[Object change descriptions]
★ ★ ★ ★
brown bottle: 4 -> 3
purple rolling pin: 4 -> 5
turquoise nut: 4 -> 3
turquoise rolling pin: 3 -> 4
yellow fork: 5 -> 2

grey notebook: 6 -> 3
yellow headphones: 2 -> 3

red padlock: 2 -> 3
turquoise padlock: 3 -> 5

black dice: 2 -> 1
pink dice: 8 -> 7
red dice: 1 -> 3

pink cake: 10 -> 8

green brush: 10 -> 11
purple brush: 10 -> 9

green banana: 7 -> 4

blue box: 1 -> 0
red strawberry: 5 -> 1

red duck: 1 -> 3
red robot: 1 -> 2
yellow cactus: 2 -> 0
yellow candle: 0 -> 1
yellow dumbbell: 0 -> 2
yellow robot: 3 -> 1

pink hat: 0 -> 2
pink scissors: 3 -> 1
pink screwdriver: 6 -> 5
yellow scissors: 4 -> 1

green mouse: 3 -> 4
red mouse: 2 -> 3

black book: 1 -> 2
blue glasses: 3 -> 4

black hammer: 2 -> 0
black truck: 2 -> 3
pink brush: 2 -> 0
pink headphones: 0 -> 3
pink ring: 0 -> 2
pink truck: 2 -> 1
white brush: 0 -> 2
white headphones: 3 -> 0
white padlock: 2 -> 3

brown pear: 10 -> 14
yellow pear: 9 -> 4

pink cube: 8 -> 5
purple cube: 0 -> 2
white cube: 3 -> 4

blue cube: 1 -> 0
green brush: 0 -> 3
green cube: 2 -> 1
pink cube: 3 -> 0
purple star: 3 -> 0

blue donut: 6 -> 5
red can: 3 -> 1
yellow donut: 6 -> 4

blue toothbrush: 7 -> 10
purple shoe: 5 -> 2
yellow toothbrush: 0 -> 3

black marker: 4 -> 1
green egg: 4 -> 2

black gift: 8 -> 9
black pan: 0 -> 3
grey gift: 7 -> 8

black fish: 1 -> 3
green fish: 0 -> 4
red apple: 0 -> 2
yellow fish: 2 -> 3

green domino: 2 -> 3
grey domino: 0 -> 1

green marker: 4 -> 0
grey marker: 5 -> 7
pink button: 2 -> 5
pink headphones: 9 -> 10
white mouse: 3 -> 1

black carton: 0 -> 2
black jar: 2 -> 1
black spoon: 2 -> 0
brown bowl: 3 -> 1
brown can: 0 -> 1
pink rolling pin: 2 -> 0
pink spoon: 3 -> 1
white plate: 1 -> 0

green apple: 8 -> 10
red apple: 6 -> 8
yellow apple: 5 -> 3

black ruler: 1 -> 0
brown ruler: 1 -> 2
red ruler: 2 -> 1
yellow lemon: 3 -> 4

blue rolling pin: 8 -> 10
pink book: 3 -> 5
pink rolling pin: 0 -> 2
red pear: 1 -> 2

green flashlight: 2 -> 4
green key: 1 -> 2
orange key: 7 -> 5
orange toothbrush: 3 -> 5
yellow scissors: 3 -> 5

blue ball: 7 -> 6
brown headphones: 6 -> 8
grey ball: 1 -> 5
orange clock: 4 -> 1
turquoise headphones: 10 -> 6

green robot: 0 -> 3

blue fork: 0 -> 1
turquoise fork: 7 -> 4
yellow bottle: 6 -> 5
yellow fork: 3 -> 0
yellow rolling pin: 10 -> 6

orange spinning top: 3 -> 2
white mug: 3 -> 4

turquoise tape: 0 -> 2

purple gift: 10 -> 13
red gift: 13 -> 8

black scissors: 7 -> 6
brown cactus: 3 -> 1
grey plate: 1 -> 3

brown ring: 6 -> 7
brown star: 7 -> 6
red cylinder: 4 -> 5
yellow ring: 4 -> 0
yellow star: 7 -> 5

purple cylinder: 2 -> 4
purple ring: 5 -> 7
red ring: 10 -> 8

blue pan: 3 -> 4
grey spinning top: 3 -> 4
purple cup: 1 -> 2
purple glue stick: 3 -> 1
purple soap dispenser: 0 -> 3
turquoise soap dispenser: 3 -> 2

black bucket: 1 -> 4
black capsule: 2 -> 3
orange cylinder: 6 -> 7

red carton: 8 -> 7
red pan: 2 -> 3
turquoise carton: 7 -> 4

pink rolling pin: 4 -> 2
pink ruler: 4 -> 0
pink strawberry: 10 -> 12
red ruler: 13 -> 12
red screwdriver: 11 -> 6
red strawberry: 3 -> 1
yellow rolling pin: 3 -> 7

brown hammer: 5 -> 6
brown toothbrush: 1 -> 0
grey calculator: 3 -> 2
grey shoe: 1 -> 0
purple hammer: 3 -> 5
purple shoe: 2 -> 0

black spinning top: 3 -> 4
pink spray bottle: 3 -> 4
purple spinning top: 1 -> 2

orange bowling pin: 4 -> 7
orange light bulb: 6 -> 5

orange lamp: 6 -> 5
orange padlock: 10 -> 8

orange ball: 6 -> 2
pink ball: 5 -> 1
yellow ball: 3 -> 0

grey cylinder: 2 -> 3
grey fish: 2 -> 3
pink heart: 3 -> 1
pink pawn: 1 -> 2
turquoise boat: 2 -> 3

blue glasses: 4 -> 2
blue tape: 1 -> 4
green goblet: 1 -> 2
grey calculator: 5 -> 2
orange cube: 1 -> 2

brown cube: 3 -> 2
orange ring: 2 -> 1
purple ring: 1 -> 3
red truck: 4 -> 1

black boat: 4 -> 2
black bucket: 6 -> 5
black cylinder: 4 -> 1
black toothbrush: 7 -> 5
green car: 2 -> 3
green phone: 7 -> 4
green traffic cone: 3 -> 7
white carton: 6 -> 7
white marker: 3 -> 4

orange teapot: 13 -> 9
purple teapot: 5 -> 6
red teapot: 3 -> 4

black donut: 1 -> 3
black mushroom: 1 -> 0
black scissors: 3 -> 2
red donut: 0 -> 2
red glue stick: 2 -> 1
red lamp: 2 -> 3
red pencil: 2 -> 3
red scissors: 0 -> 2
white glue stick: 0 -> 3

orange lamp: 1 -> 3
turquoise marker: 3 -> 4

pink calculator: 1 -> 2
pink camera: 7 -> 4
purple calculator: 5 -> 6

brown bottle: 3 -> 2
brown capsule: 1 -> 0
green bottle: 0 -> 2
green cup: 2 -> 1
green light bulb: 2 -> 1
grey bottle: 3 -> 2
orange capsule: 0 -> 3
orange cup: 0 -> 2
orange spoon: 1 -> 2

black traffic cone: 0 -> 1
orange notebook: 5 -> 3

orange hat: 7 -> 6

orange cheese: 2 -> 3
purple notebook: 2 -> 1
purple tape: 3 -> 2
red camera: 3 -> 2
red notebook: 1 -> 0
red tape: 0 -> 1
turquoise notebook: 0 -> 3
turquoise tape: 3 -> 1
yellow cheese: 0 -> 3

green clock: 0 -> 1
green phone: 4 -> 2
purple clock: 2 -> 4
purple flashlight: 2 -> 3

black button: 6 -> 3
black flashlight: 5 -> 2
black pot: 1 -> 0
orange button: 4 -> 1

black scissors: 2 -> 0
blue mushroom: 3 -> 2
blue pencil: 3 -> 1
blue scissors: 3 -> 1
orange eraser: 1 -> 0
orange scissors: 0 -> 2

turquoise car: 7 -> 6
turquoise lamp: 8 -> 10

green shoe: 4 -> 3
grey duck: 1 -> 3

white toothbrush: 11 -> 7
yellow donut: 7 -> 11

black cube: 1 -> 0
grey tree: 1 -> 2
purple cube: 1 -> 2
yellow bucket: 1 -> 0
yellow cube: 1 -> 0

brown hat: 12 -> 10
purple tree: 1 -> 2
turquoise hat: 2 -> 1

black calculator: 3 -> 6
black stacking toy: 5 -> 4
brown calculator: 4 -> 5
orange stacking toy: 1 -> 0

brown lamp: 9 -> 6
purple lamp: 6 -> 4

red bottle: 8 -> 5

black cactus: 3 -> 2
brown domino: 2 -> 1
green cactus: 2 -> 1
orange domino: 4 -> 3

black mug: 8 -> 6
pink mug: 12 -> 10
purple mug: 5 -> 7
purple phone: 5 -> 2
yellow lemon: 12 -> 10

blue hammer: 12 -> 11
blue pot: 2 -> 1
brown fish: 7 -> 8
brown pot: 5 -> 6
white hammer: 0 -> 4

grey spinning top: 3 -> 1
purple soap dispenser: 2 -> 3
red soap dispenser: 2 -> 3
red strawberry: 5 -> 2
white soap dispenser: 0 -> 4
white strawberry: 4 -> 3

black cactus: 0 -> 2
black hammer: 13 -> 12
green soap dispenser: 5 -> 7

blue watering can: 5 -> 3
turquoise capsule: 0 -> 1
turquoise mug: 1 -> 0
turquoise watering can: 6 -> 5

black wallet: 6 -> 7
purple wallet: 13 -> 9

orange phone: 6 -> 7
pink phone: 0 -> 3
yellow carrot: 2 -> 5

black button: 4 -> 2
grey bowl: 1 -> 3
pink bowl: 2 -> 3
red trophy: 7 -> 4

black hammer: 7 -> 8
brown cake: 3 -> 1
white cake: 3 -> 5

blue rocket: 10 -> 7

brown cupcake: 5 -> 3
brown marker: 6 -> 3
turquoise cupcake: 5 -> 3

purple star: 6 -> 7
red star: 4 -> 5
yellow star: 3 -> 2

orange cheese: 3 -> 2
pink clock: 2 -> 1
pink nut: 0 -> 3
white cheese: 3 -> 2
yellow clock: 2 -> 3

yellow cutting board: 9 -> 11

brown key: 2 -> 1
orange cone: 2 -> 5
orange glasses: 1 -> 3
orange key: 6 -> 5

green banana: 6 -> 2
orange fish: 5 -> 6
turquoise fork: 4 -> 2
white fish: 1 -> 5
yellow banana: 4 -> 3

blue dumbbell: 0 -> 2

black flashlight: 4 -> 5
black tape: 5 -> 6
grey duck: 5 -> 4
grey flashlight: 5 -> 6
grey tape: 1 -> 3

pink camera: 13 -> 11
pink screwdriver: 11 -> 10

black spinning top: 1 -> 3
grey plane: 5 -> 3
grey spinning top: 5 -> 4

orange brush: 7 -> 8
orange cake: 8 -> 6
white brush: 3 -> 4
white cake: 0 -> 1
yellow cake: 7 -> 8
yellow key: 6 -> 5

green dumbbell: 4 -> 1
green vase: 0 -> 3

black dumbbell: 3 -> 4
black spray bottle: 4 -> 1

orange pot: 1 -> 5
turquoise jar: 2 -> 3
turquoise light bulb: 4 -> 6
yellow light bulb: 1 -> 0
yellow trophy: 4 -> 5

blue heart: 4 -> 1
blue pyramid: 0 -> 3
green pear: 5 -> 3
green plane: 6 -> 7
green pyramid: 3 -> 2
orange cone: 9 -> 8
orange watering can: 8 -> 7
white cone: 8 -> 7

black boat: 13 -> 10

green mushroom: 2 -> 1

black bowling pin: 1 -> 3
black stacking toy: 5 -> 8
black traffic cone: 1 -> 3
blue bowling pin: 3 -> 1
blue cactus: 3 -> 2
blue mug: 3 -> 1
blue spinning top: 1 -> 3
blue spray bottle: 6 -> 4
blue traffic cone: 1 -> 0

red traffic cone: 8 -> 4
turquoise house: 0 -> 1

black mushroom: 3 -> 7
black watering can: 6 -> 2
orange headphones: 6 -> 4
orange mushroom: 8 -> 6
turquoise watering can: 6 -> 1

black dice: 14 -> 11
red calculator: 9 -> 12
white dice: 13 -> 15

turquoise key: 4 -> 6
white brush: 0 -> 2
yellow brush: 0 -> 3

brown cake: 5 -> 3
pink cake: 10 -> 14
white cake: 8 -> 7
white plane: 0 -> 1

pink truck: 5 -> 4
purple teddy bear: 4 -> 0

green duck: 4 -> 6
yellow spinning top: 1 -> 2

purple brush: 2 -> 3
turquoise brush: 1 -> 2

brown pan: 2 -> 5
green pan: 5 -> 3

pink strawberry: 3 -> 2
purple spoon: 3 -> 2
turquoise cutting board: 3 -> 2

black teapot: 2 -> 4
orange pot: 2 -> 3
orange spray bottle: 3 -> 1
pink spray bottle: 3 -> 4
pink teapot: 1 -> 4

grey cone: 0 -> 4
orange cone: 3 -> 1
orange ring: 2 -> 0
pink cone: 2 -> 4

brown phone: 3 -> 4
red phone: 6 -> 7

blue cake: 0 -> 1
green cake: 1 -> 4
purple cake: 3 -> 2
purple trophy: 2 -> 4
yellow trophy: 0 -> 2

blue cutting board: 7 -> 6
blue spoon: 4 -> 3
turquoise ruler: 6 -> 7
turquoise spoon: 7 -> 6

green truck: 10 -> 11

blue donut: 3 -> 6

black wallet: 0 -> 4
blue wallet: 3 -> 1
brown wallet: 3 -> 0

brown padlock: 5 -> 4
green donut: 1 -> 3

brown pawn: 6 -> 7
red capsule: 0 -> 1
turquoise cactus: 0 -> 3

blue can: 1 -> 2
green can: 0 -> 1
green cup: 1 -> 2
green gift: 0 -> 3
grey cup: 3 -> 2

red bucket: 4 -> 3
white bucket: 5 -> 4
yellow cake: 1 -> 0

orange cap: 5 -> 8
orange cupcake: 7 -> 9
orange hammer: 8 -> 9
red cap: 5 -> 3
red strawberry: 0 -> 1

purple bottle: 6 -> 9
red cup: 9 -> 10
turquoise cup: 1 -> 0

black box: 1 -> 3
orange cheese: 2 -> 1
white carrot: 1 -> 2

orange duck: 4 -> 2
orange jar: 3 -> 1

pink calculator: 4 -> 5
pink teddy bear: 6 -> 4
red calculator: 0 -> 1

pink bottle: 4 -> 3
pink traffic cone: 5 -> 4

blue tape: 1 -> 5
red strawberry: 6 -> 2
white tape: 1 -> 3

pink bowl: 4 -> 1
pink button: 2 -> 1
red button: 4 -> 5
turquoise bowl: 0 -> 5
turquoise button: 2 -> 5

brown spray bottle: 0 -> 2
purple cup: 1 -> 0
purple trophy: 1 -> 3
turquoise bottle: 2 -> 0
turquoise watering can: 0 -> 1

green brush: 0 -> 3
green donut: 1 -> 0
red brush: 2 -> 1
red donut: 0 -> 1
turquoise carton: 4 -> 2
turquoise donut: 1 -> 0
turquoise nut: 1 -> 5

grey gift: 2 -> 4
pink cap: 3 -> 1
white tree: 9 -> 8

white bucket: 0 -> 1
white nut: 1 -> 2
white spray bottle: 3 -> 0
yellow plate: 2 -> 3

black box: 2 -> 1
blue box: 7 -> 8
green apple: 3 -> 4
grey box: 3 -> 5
★ ★ ★ ★
_WHAT THIS TASK INVOLVES_
Whenever the string "headphones" shows up in a line of the records, copy that line.

_TASK RESPONSE_
yellow headphones: 2 -> 3
pink headphones: 0 -> 3
white headphones: 3 -> 0
pink headphones: 9 -> 10
brown headphones: 6 -> 8
turquoise headphones: 10 -> 6
orange headphones: 6 -> 4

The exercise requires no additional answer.